• What the exercise asks: When the line containing "in_second: [580, 188]" is reached, copy it and each subsequent line of the material below exactly, through the last line.
◆ ◆ ◆ ◆ ◆ ◆ ◆
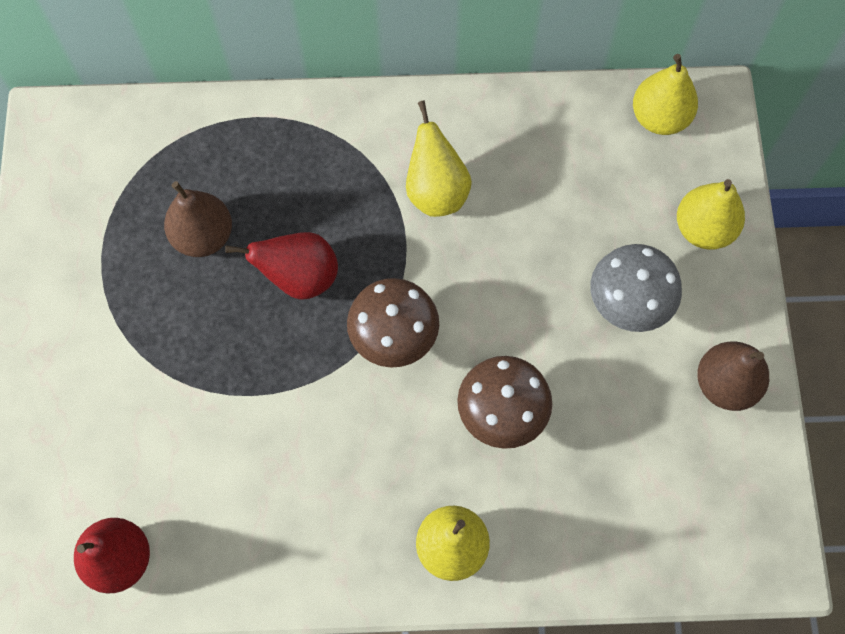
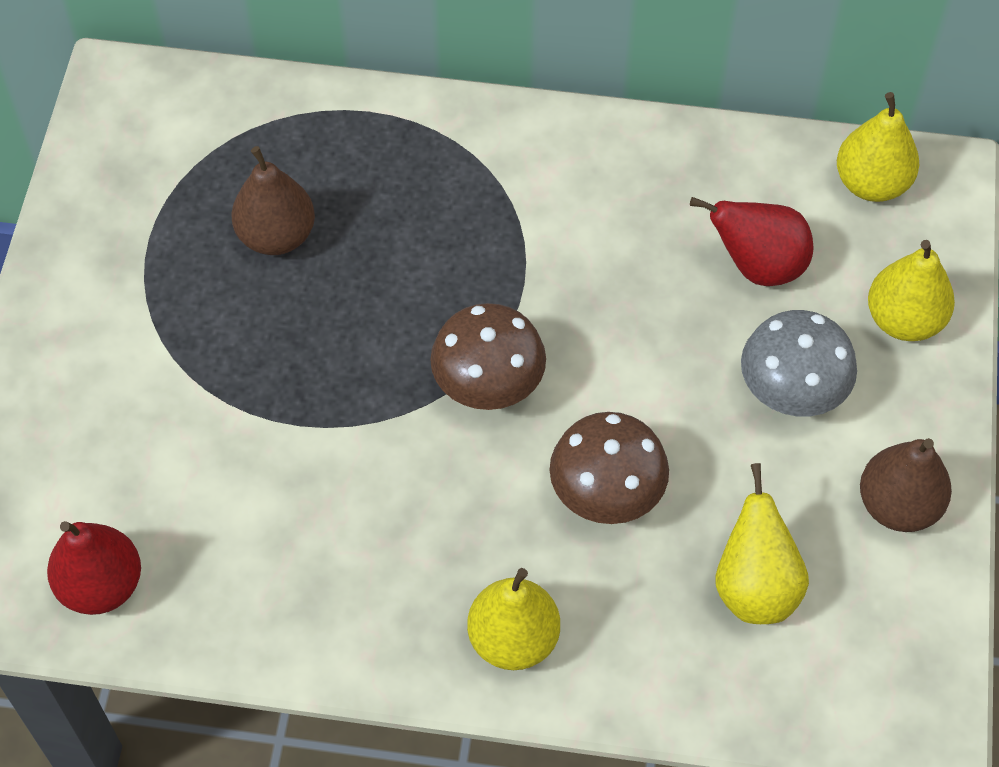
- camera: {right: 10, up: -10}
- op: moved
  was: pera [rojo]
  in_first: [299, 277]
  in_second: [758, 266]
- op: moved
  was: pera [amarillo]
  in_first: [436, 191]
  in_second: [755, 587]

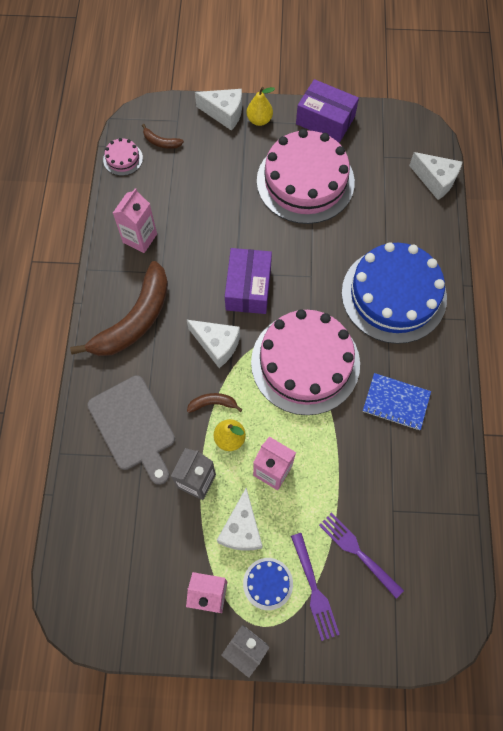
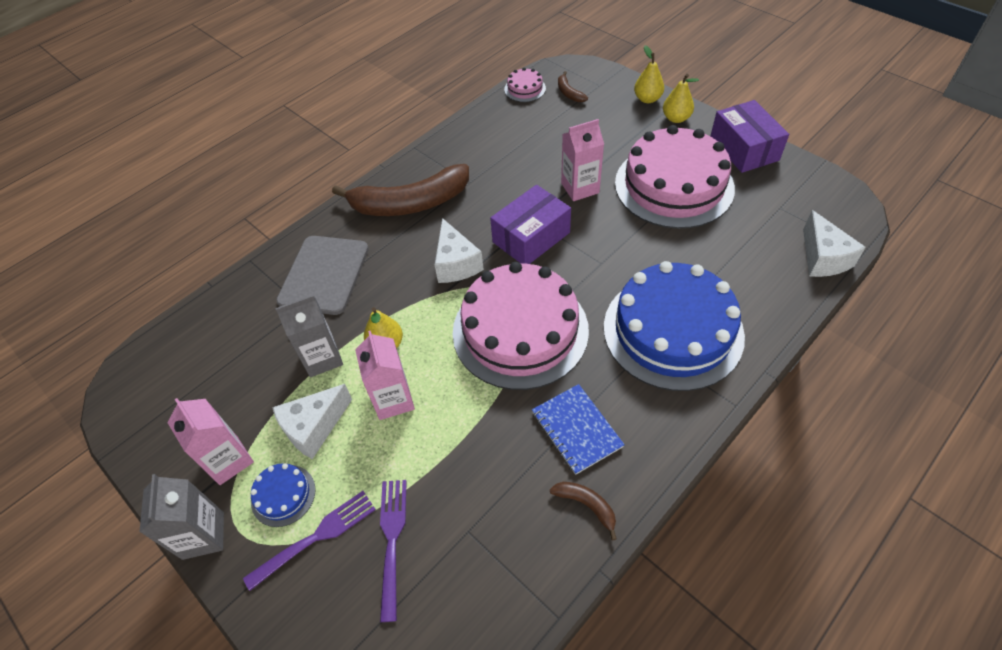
- camera: {right: 45, up: -15}
- op: moved
  was: cartón de leche [rosa]
  in_first: [140, 238]
  in_second: [580, 188]
- op: moved
  was: plátano [marrón]
  in_first: [212, 403]
  in_second: [586, 505]
- op: replaced
  was: queso [blanco]
  now: pera [amarillo]
  in_first: [224, 113]
  in_second: [647, 99]
- op: turned
  was: tenedor [morado]
  in_first: [314, 589]
  in_second: [315, 538]
  clockwise: -150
◆ ◆ ◆ ◆ ◆ ◆ ◆
• Exercise answer:
  in_second: [580, 188]
- op: moved
  was: plátano [marrón]
  in_first: [212, 403]
  in_second: [586, 505]
- op: replaced
  was: queso [blanco]
  now: pera [amarillo]
  in_first: [224, 113]
  in_second: [647, 99]
- op: turned
  was: tenedor [morado]
  in_first: [314, 589]
  in_second: [315, 538]
  clockwise: -150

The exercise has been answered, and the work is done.